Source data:
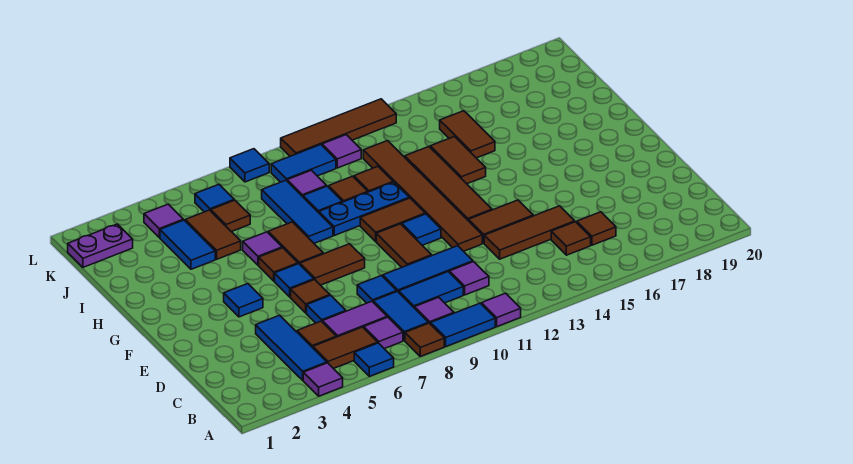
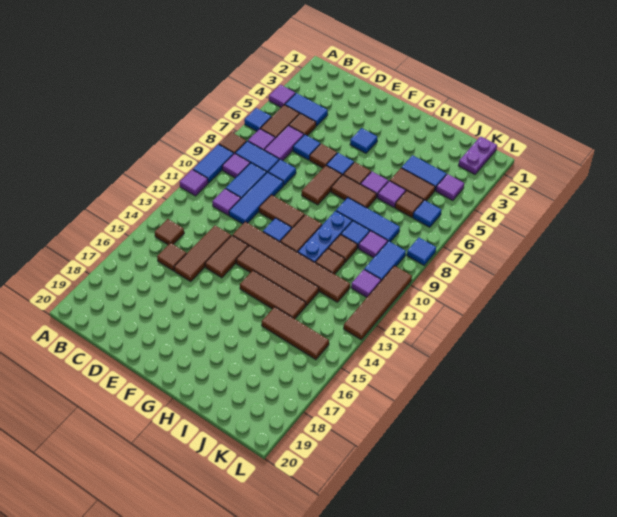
blue tile B4:D4 level 1 -> blue tile B4:C4 level 1
brown tile C16 level 1 -> brown tile B14 level 1
brown tile H14:I14 level 1 -> brown tile G14:I14 level 1
none -> purple tile I6 level 1
brown tile I15:J15 level 1 -> brown tile I15:K15 level 1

__To do__:
Set down every entry word for word, but omit the pictures.

__Result__:
blue tile B4:D4 level 1 -> blue tile B4:C4 level 1
brown tile C16 level 1 -> brown tile B14 level 1
brown tile H14:I14 level 1 -> brown tile G14:I14 level 1
none -> purple tile I6 level 1
brown tile I15:J15 level 1 -> brown tile I15:K15 level 1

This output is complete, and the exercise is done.